*What the exercise asks*. Format the data below as a numbered list with the blank lines dropped, and leave the pictures out of your answer.

---------------

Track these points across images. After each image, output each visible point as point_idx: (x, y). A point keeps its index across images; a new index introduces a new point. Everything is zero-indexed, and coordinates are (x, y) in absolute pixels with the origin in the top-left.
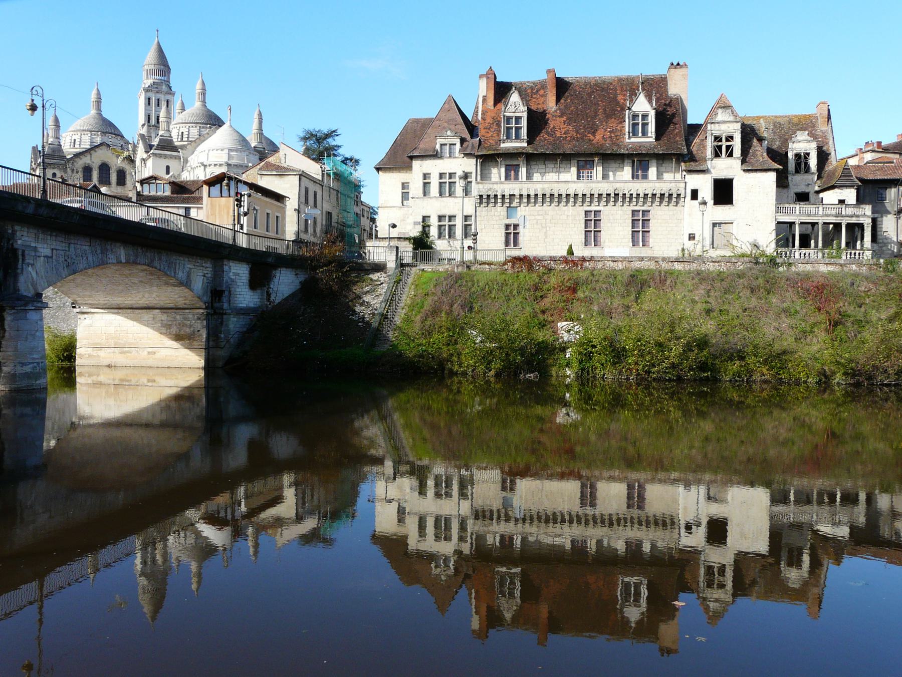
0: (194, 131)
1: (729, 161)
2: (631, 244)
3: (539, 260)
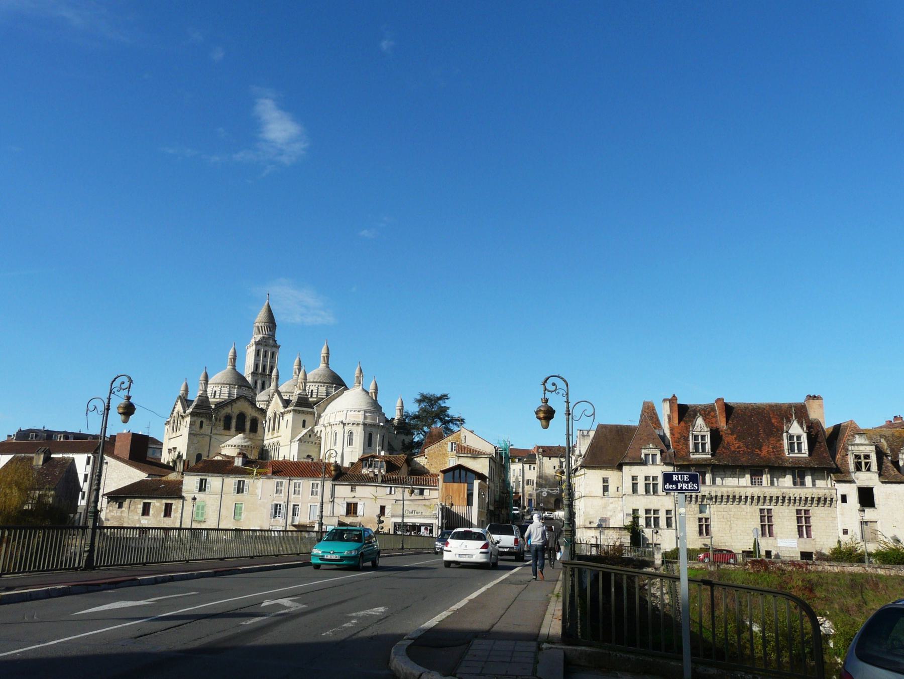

---------------

*Response for this exercise*.
1. Track these points across images. After each image, output each visible point as point_idx: (x, y). A point keeps its index across images; a new index introduces a new point. Everything is zero-indexed, and coordinates are (x, y) in absolute pixels with the origin in the top-left.
2. 0: (194, 131)
3. 1: (729, 161)
4. 2: (631, 244)
5. 3: (539, 260)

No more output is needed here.